▶ **Your instructions**: From top to bottom, print the listing word for word and skip any pictures it contains.

= = = = = = =

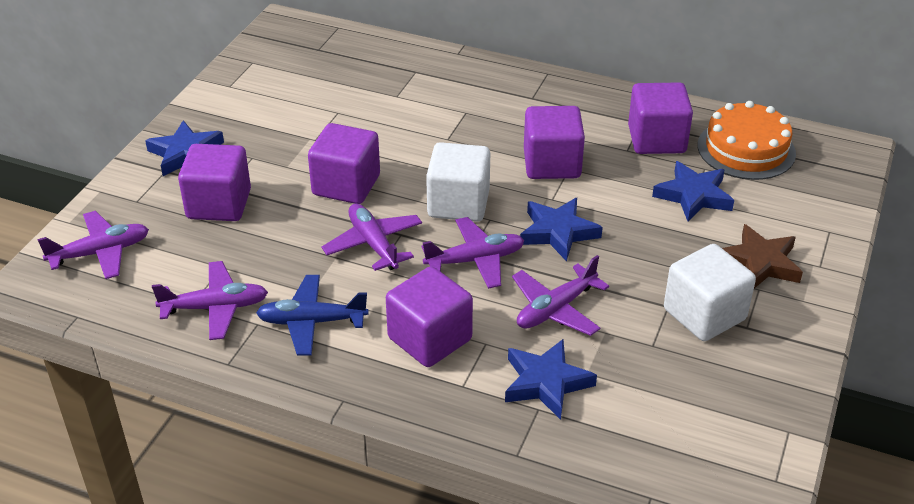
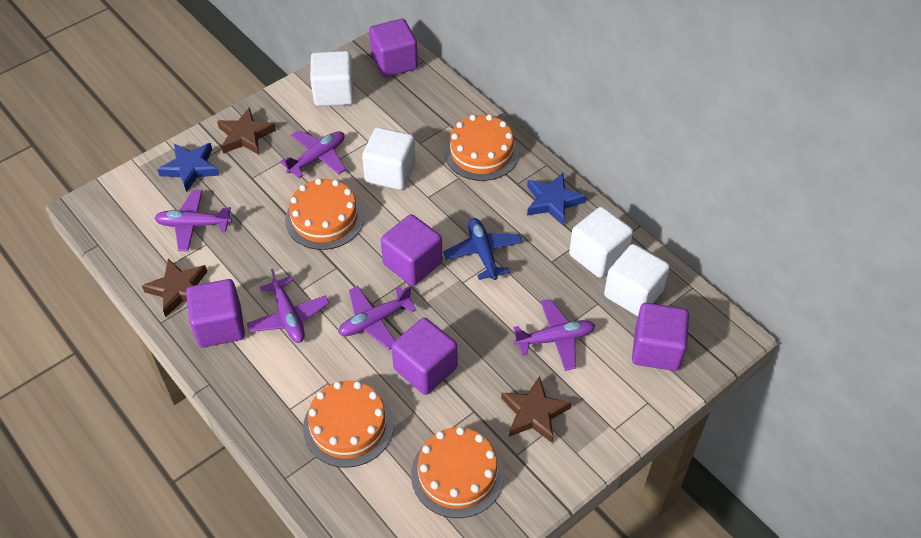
blue star: 4 -> 2
brown star: 1 -> 3
orange cake: 1 -> 4
white cube: 2 -> 4

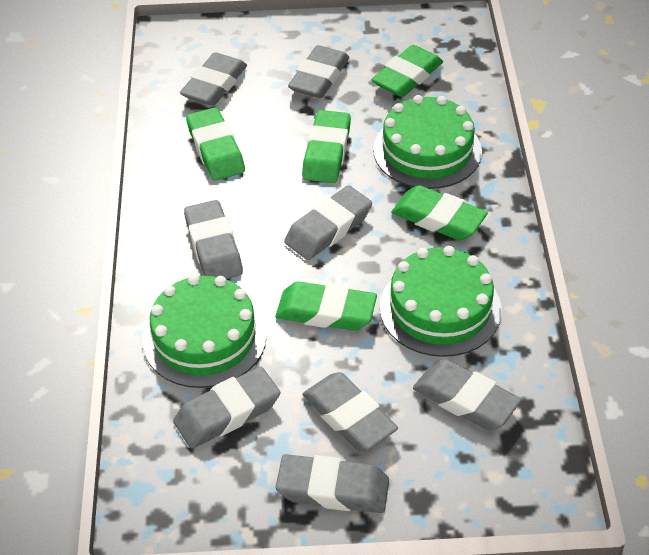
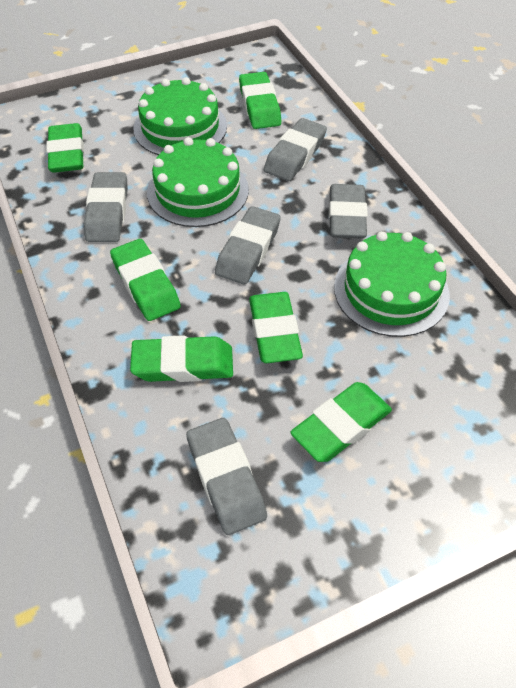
green eraser: 5 -> 6
grey eraser: 8 -> 5

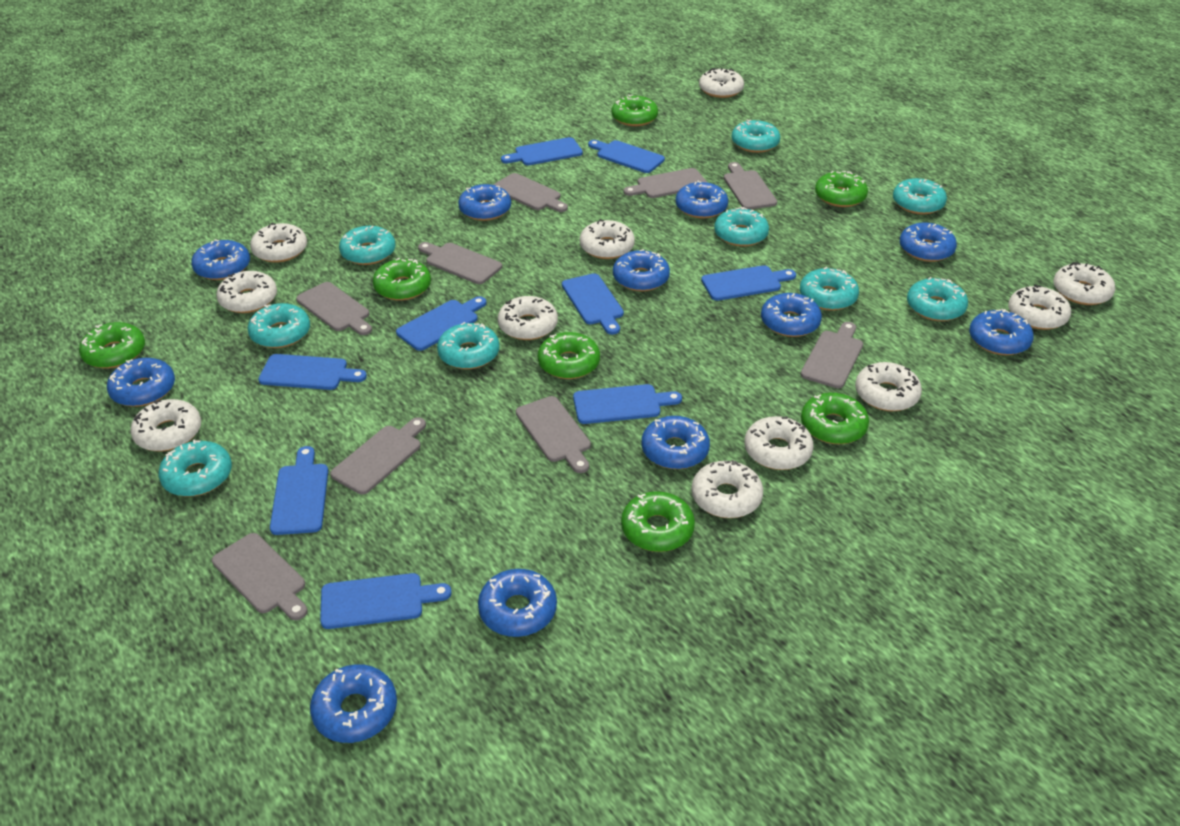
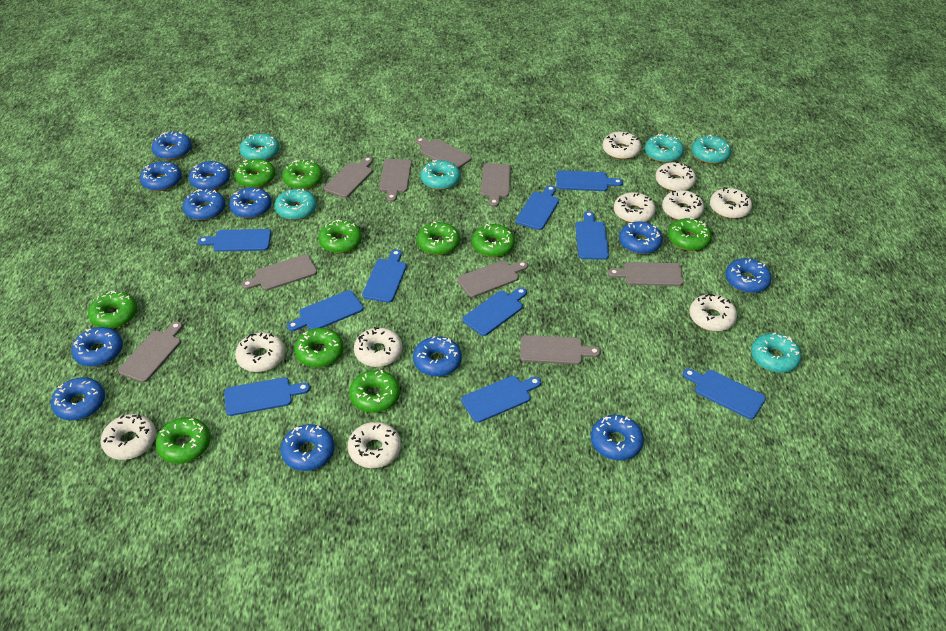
blue cutting board: 9 -> 10
blue donut: 11 -> 12
green donut: 7 -> 10
turquoise donut: 9 -> 6
white donut: 11 -> 10

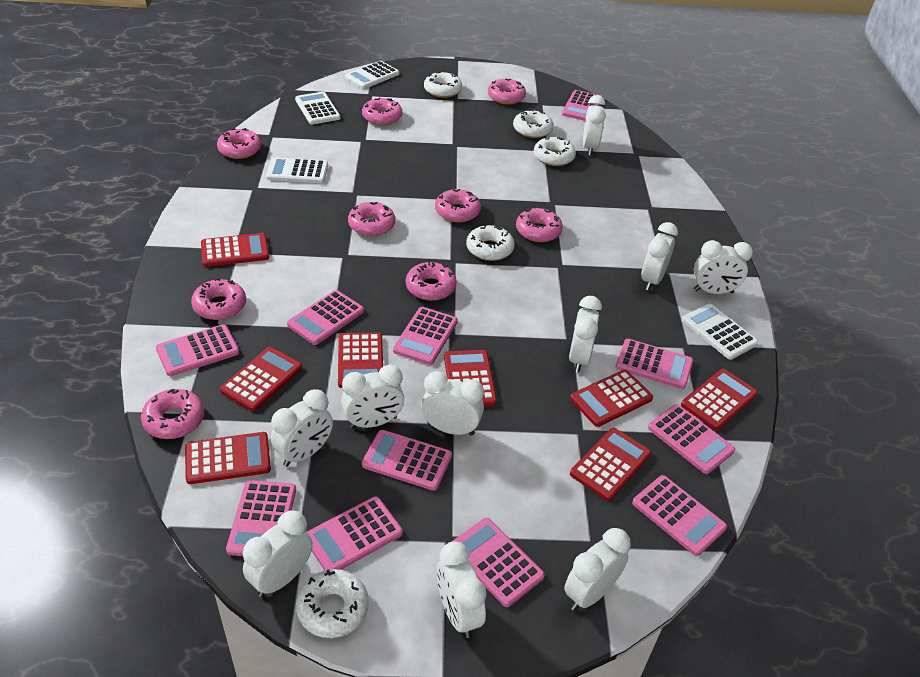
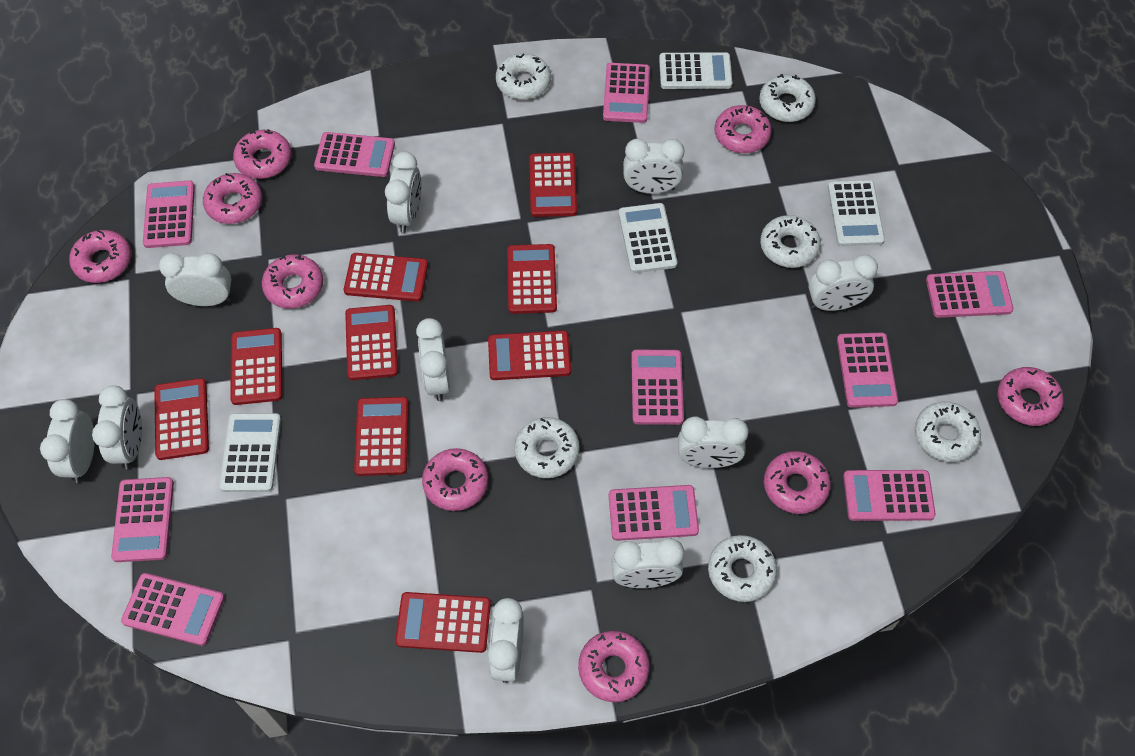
pink calculator: 11 -> 10
red calculator: 8 -> 9
white donut: 5 -> 6

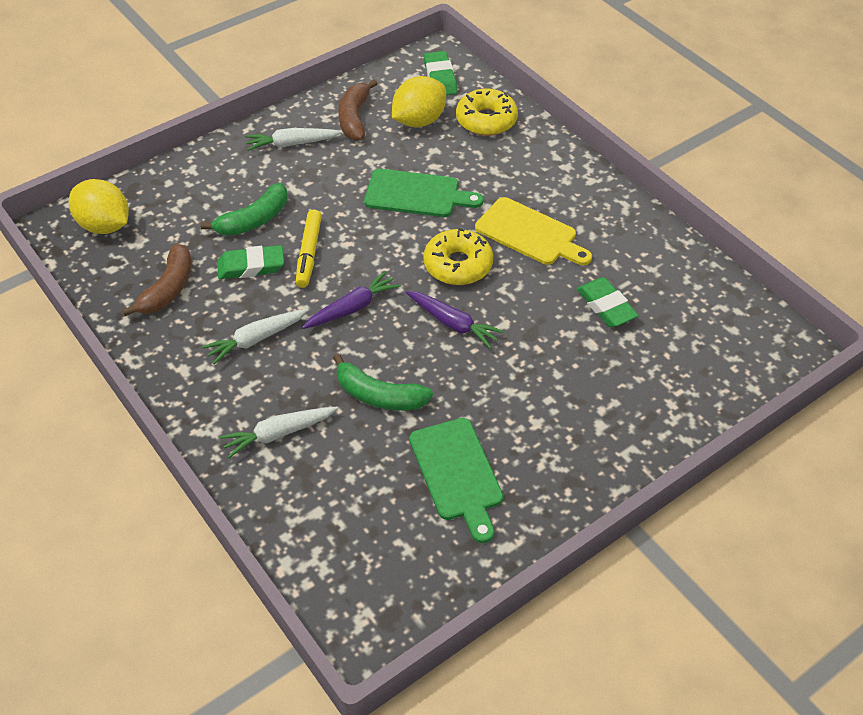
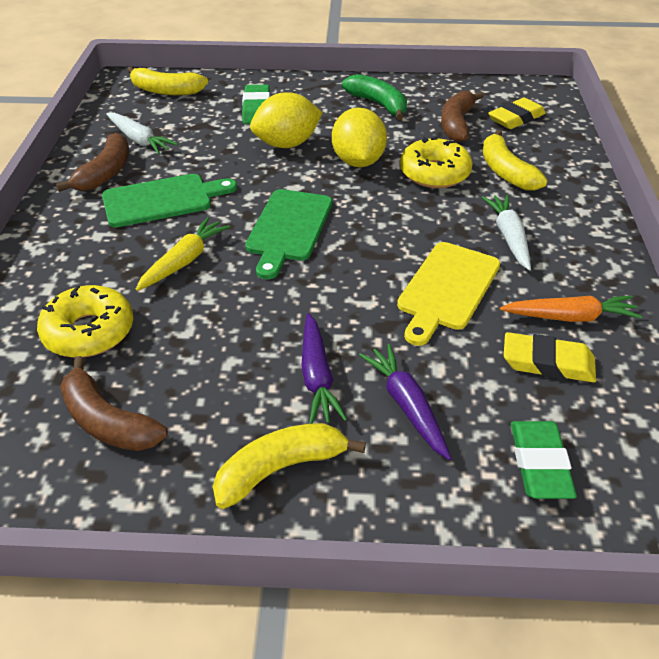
brown banana: 2 -> 3
green banana: 2 -> 1
green eraser: 3 -> 2
orange carrot: 0 -> 1
white carrot: 3 -> 2
yellow banana: 0 -> 3
yellow carrot: 0 -> 1
yellow eraser: 0 -> 2
yellow marker: 1 -> 0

= = = = = = =

▶ **Your response**:
blue star: 4 -> 2
brown star: 1 -> 3
orange cake: 1 -> 4
white cube: 2 -> 4

green eraser: 5 -> 6
grey eraser: 8 -> 5

blue cutting board: 9 -> 10
blue donut: 11 -> 12
green donut: 7 -> 10
turquoise donut: 9 -> 6
white donut: 11 -> 10

pink calculator: 11 -> 10
red calculator: 8 -> 9
white donut: 5 -> 6

brown banana: 2 -> 3
green banana: 2 -> 1
green eraser: 3 -> 2
orange carrot: 0 -> 1
white carrot: 3 -> 2
yellow banana: 0 -> 3
yellow carrot: 0 -> 1
yellow eraser: 0 -> 2
yellow marker: 1 -> 0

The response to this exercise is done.